Check each line of the records for "DGND"; collect those that have it.

INPUT

>>>>>

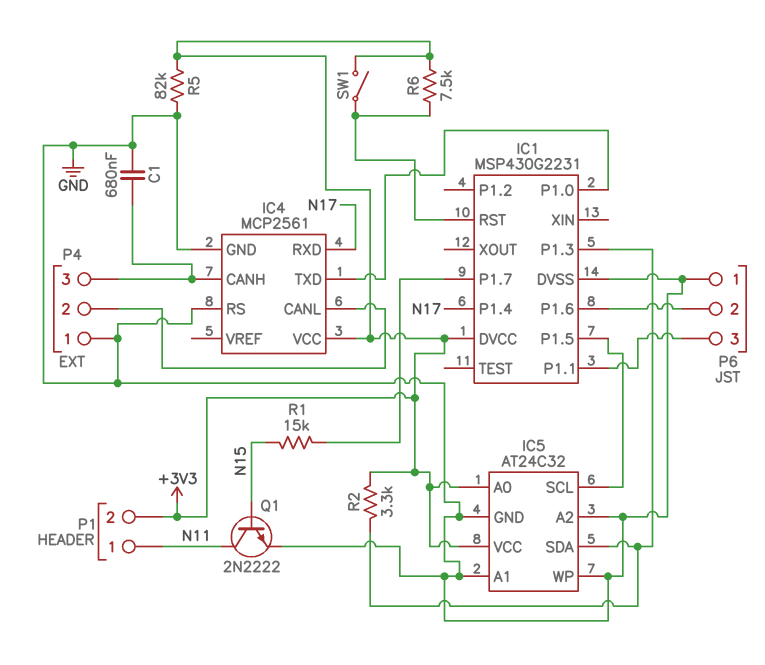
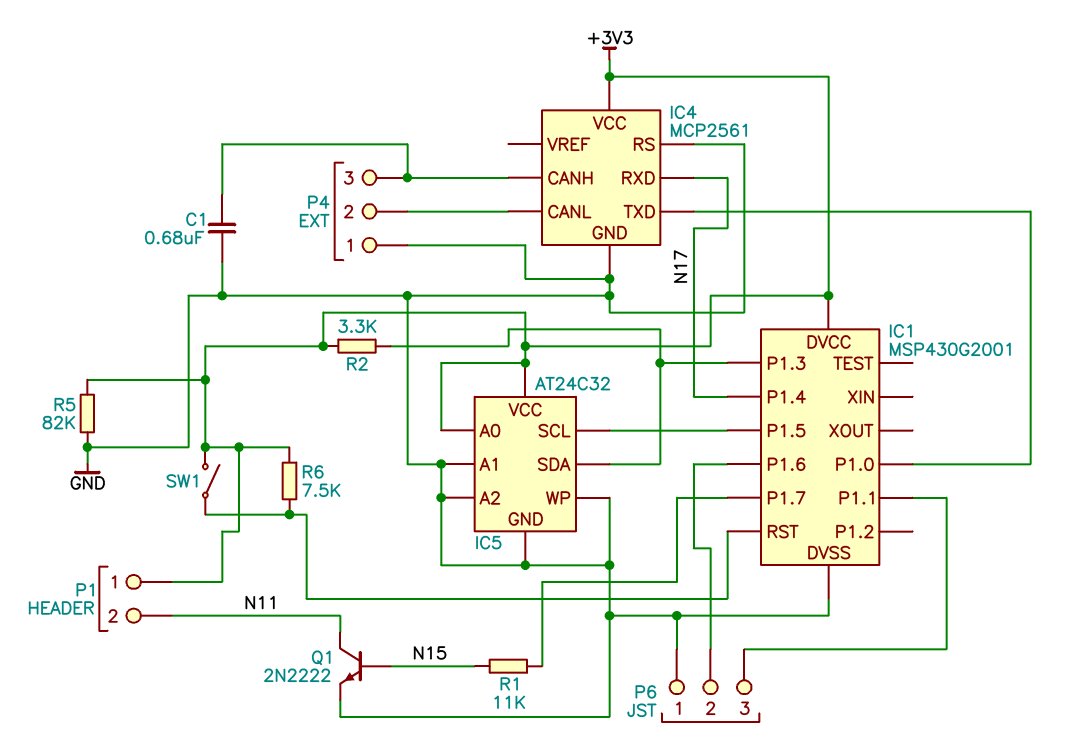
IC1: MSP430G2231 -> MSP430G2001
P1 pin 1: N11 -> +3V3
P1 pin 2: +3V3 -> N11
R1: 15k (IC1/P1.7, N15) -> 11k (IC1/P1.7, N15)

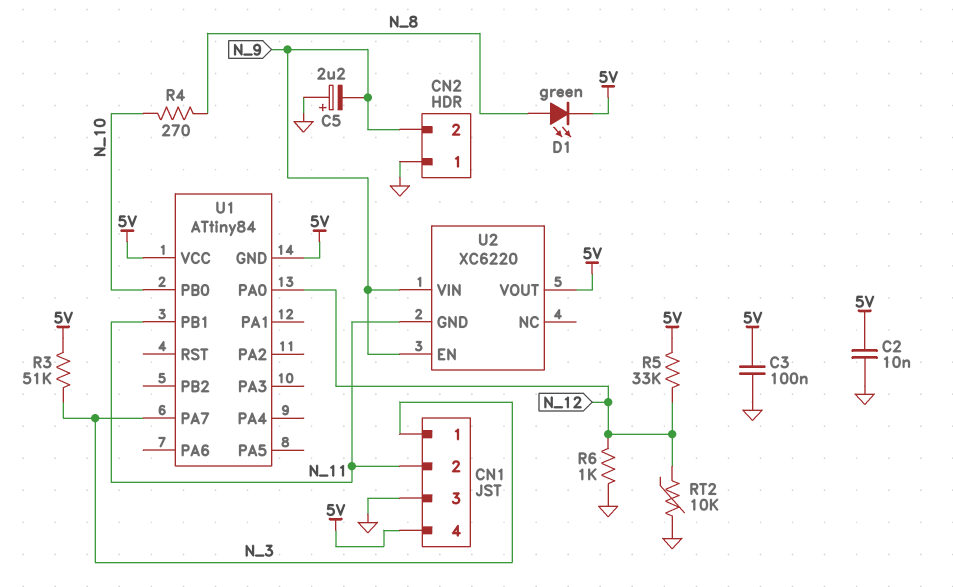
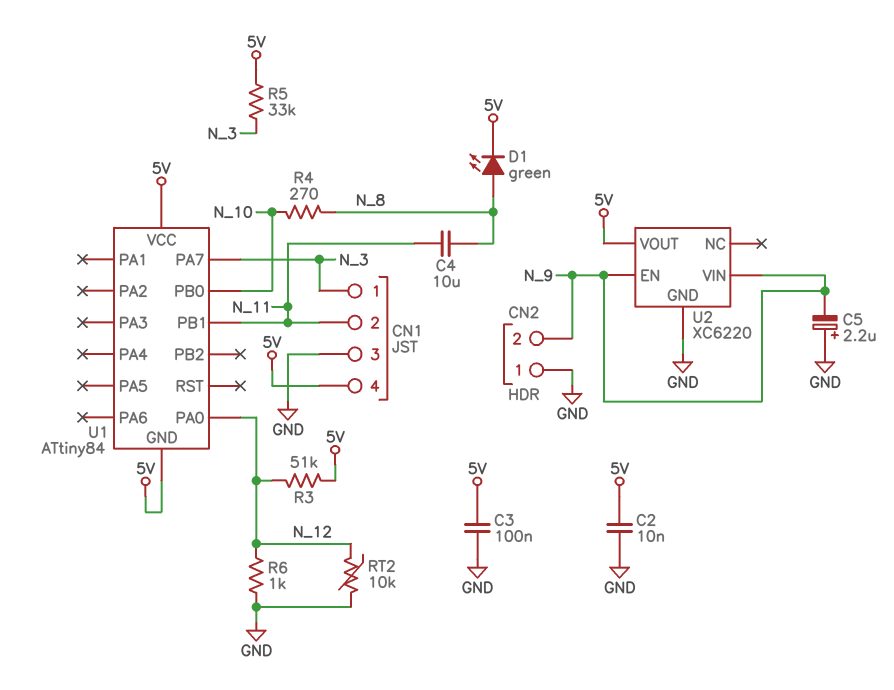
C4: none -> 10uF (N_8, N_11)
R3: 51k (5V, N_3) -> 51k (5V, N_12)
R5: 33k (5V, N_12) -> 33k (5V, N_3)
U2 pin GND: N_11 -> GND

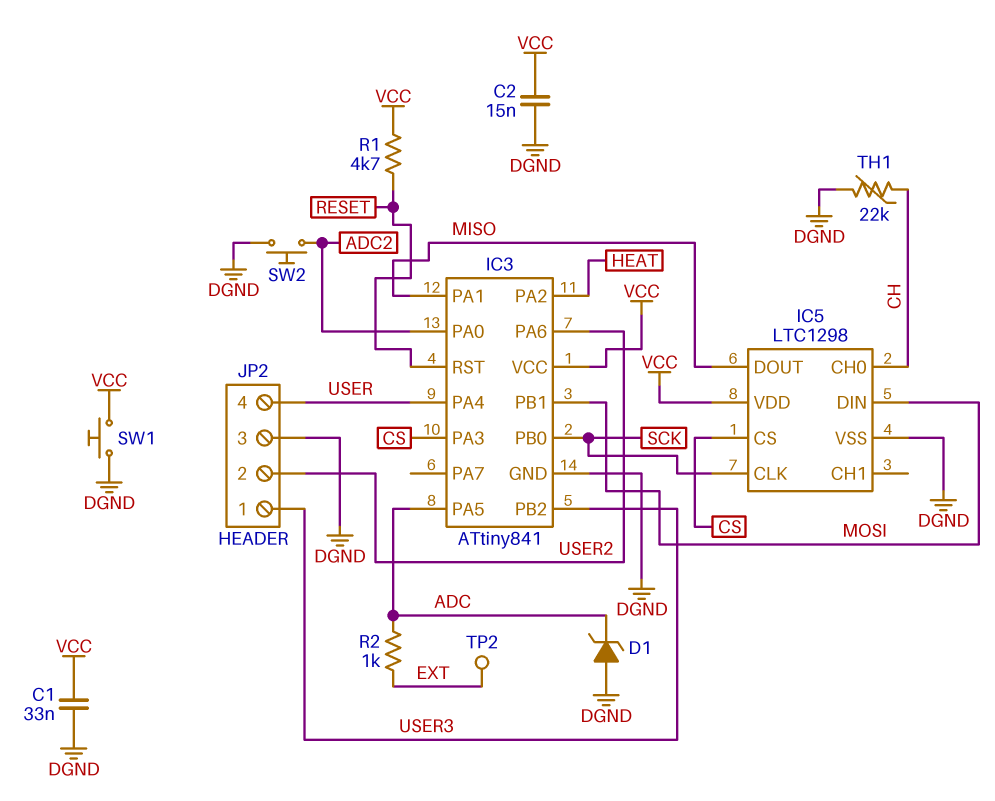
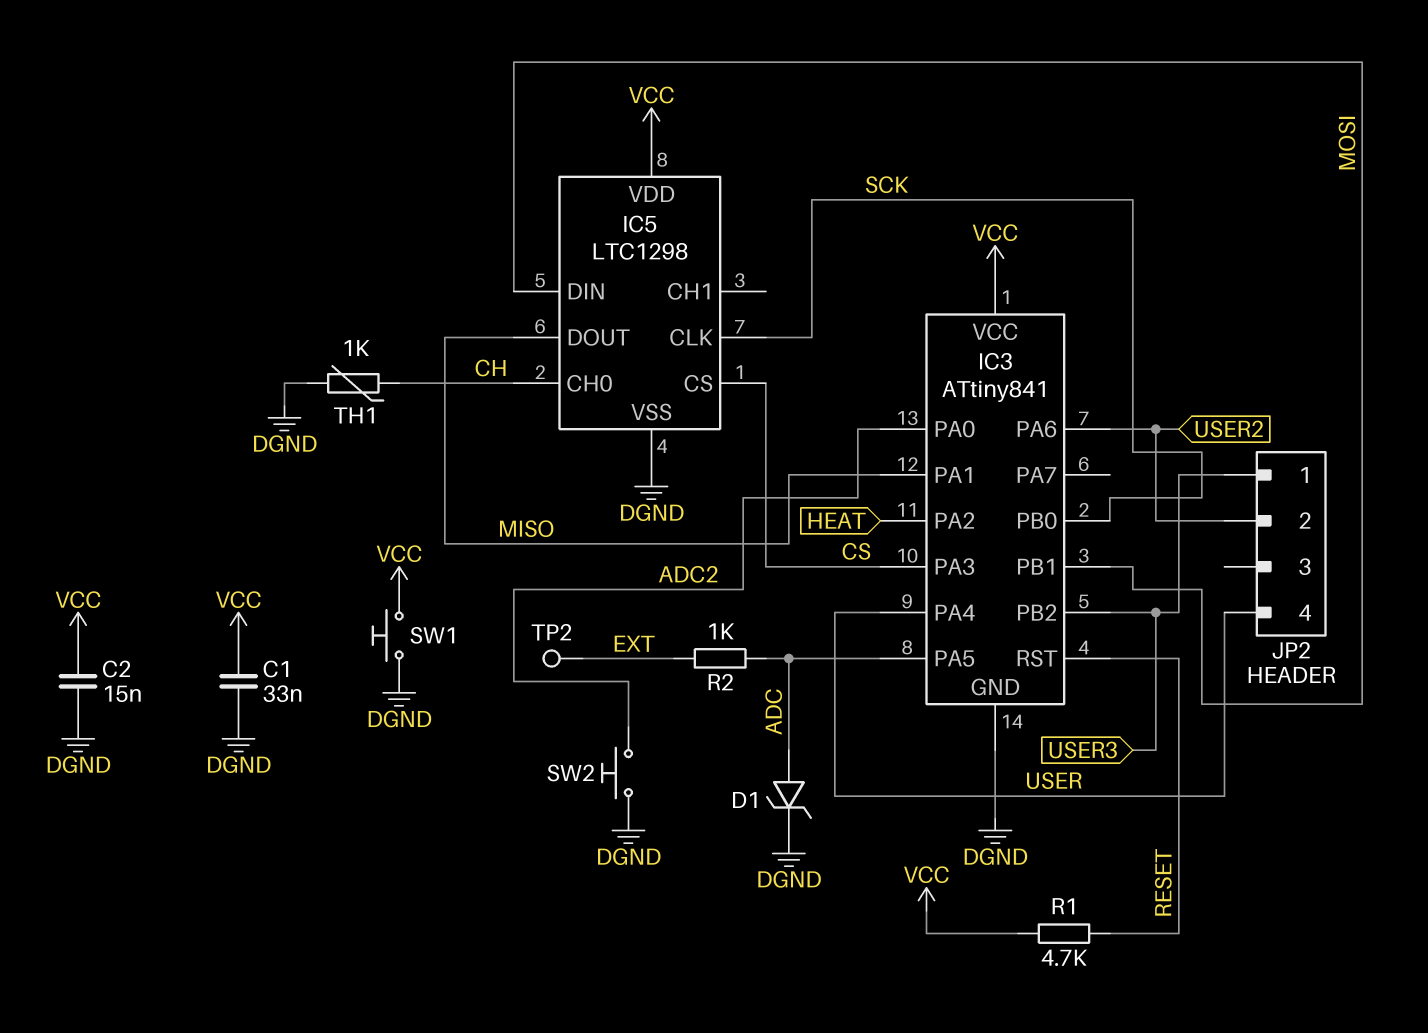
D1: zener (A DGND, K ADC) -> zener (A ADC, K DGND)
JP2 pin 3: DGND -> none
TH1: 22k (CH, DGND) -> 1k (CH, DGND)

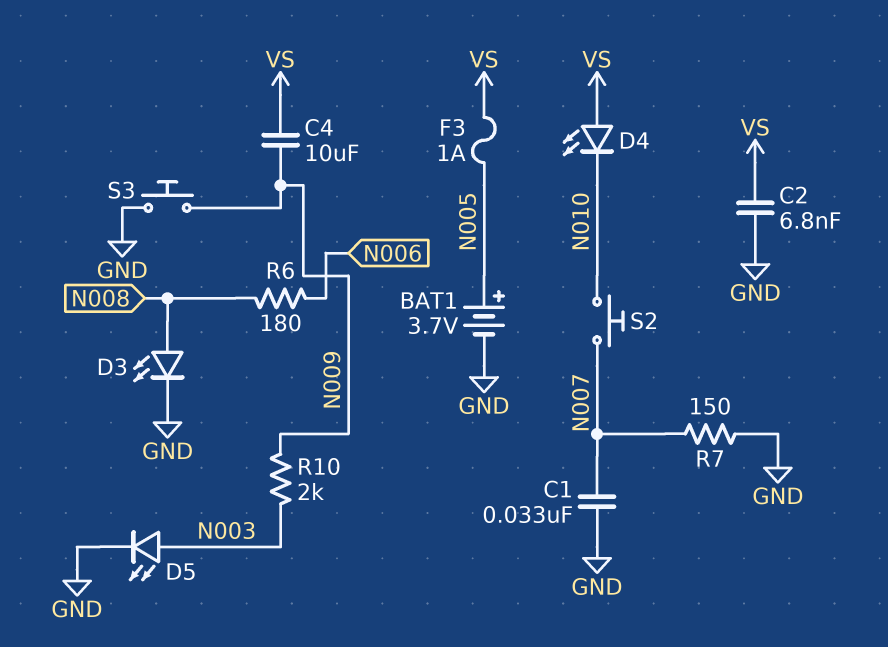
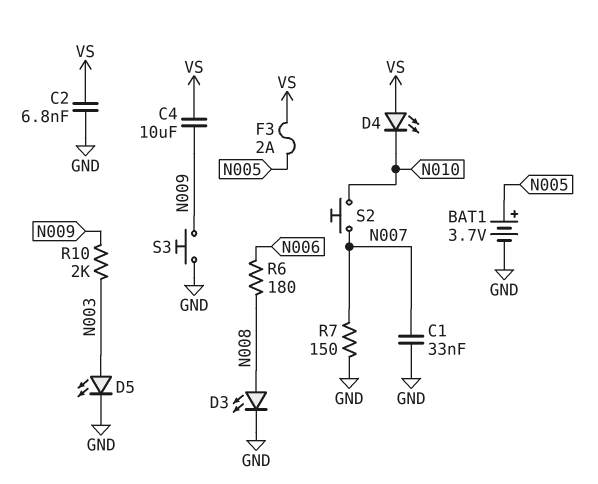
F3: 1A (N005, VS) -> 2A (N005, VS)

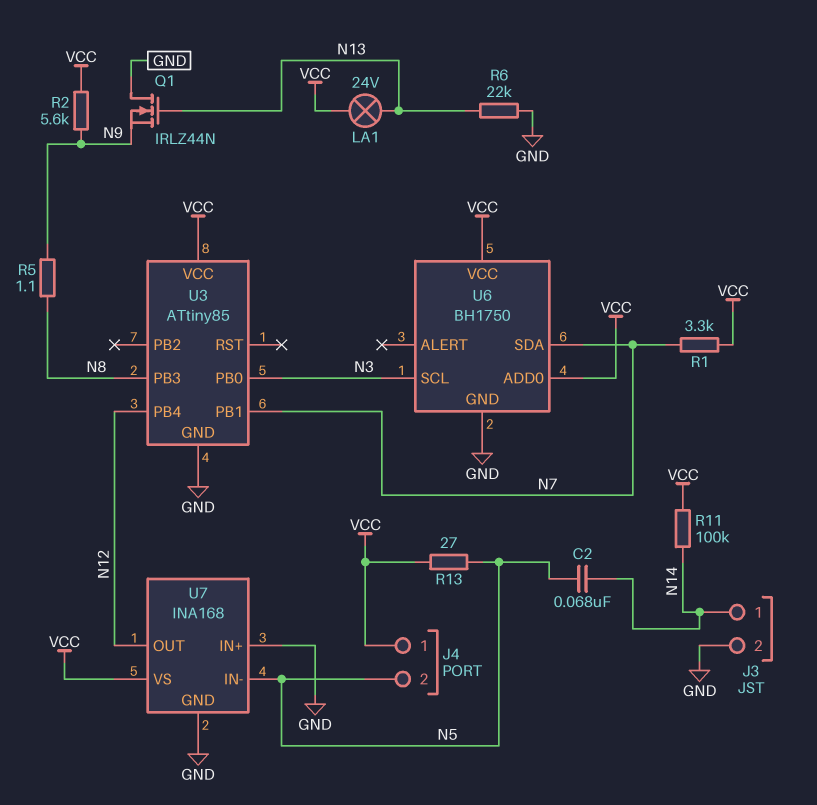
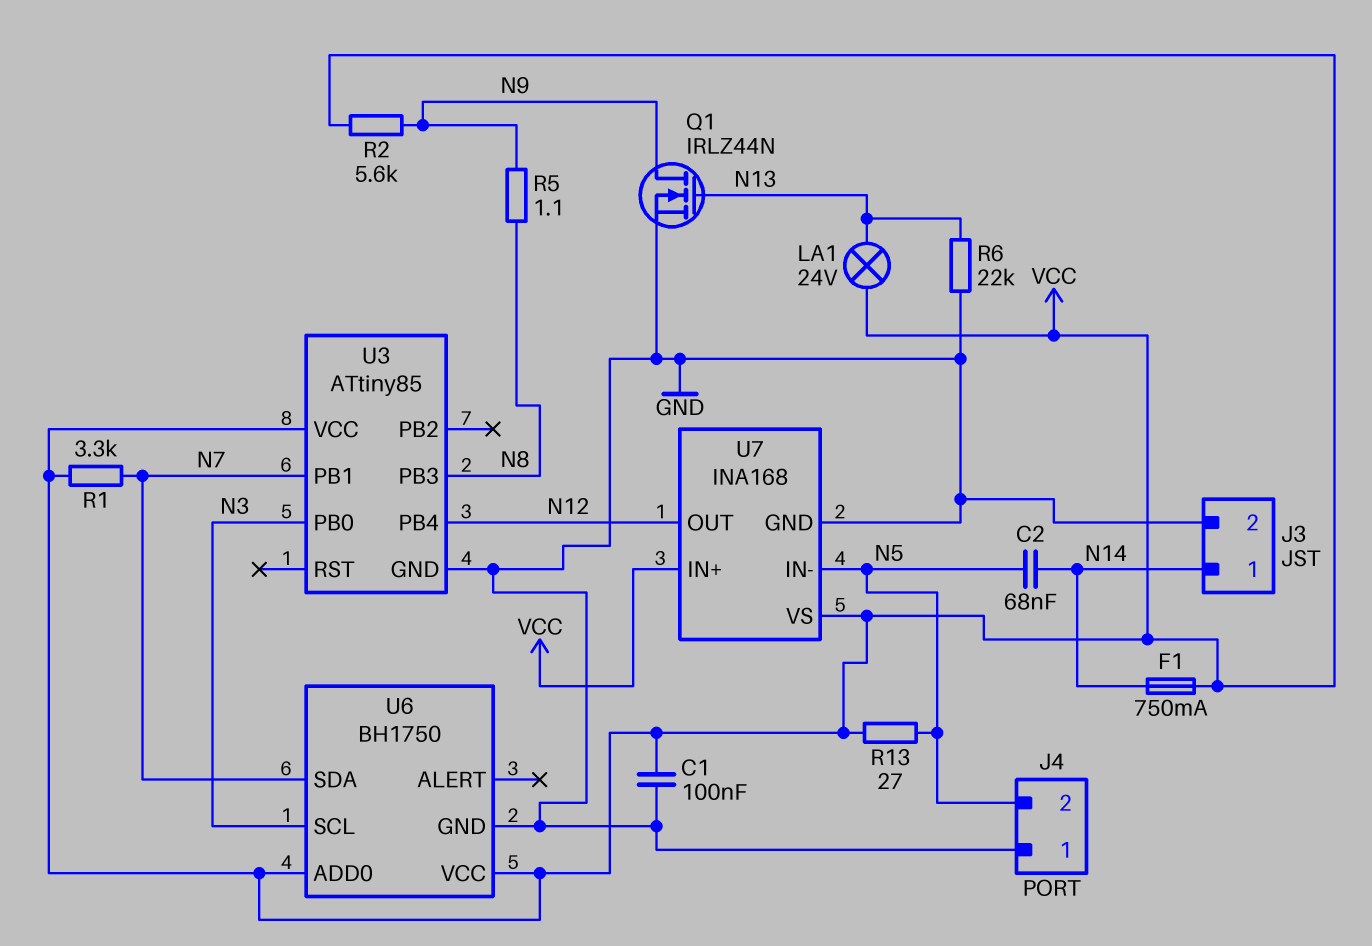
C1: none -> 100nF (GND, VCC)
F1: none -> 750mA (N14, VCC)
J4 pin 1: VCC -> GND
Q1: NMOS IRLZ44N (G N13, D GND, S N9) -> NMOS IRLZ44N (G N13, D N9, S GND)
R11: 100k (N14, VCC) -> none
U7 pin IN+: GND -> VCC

<<<<<

ANSWER AREA
D1: zener (A DGND, K ADC) -> zener (A ADC, K DGND)
JP2 pin 3: DGND -> none
TH1: 22k (CH, DGND) -> 1k (CH, DGND)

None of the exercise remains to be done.